> WHAT THE EXERCISE ASKS:
Repeat precisely the span of lines below that opens with the line containing "red brick A1:A2" and closes with the line containing "purple slope E3:G3", both included.

--- EXERCISE INPUTS Enclosed Below ---

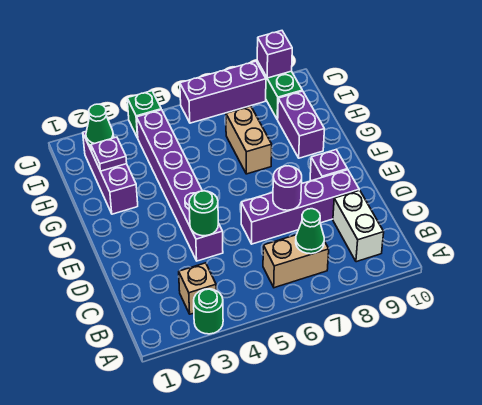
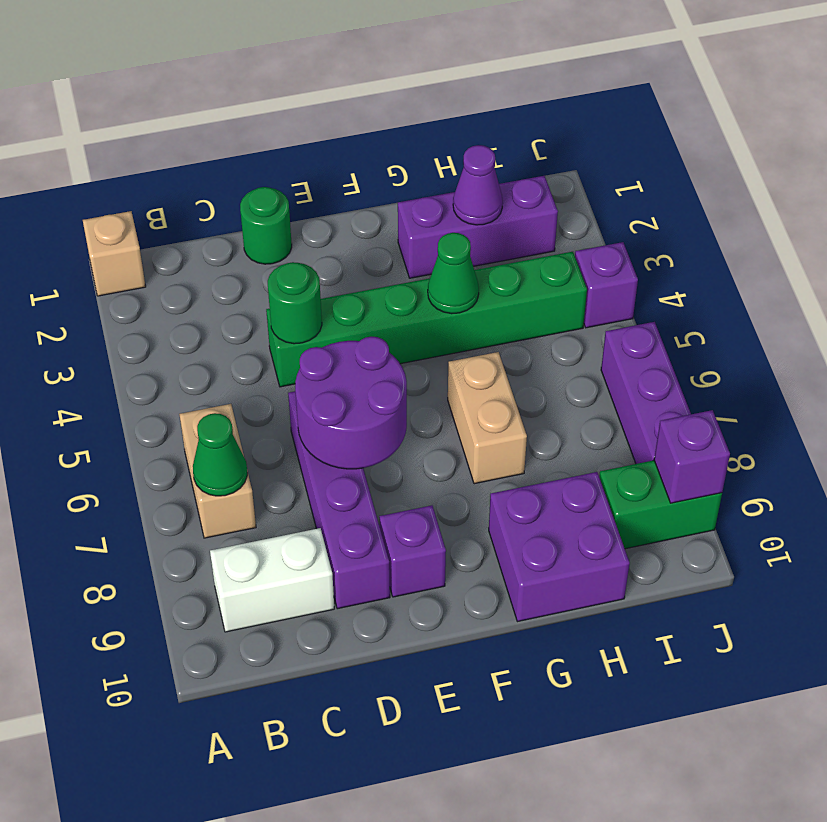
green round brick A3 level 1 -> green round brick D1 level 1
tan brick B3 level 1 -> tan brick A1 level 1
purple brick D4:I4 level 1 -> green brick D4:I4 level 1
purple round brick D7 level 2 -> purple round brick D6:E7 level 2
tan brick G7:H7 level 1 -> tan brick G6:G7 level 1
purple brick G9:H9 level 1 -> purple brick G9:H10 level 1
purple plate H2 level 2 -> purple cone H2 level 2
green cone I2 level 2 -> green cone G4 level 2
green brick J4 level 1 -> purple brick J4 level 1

--- End of Enclosed EXERCISE INPUTS ---
--- EXERCISE INPUTS Enclosed Below ---

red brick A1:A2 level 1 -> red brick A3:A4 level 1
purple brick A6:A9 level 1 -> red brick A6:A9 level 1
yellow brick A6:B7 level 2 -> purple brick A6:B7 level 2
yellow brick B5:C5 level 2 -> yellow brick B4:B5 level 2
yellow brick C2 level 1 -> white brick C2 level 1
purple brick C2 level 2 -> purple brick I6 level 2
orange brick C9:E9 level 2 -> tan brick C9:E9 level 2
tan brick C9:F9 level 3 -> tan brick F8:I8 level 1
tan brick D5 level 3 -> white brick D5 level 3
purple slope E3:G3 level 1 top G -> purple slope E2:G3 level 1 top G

--- End of Enclosed EXERCISE INPUTS ---

> EXERCISE ANSWER:
red brick A1:A2 level 1 -> red brick A3:A4 level 1
purple brick A6:A9 level 1 -> red brick A6:A9 level 1
yellow brick A6:B7 level 2 -> purple brick A6:B7 level 2
yellow brick B5:C5 level 2 -> yellow brick B4:B5 level 2
yellow brick C2 level 1 -> white brick C2 level 1
purple brick C2 level 2 -> purple brick I6 level 2
orange brick C9:E9 level 2 -> tan brick C9:E9 level 2
tan brick C9:F9 level 3 -> tan brick F8:I8 level 1
tan brick D5 level 3 -> white brick D5 level 3
purple slope E3:G3 level 1 top G -> purple slope E2:G3 level 1 top G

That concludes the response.